(Data excerpts)
-*-

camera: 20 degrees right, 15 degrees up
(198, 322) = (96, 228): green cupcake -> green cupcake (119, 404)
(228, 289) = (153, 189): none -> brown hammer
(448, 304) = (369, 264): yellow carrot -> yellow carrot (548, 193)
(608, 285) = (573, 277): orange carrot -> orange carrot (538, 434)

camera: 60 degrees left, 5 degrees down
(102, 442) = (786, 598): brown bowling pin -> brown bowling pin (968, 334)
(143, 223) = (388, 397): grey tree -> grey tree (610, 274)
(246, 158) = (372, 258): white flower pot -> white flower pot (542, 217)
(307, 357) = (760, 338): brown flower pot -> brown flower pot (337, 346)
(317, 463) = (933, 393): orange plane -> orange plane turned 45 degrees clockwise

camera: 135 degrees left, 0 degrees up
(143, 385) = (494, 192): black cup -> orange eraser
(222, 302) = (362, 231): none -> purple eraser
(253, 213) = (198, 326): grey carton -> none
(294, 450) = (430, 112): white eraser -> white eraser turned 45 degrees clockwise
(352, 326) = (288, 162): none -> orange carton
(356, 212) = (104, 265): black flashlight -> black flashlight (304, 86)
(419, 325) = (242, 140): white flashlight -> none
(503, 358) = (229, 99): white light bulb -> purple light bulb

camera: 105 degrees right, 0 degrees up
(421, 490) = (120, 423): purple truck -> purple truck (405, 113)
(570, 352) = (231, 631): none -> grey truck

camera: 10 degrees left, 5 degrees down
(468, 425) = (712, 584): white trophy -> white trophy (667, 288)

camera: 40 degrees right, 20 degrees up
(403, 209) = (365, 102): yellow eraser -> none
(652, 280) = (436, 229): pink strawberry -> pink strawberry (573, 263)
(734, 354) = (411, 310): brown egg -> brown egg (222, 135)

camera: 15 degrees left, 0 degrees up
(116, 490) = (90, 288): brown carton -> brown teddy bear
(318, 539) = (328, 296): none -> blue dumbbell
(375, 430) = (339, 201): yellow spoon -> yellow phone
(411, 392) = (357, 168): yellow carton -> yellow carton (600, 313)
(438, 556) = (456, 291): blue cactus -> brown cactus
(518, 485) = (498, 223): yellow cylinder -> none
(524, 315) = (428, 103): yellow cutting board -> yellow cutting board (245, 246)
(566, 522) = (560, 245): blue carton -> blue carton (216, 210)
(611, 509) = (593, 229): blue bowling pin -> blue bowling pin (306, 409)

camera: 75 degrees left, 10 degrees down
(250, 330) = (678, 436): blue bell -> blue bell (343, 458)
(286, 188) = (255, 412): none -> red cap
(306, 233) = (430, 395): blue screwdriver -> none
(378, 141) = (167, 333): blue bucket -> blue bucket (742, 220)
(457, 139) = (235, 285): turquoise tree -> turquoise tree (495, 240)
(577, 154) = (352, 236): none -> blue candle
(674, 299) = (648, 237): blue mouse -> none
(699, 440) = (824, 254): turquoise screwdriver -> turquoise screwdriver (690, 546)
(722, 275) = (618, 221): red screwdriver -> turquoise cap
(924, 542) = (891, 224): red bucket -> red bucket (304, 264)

-*-

* **Requirement**
Each line that includes the string "carton" should be copied from the data.

* **Task result**
(253, 213) = (198, 326): grey carton -> none
(352, 326) = (288, 162): none -> orange carton
(116, 490) = (90, 288): brown carton -> brown teddy bear
(411, 392) = (357, 168): yellow carton -> yellow carton (600, 313)
(566, 522) = (560, 245): blue carton -> blue carton (216, 210)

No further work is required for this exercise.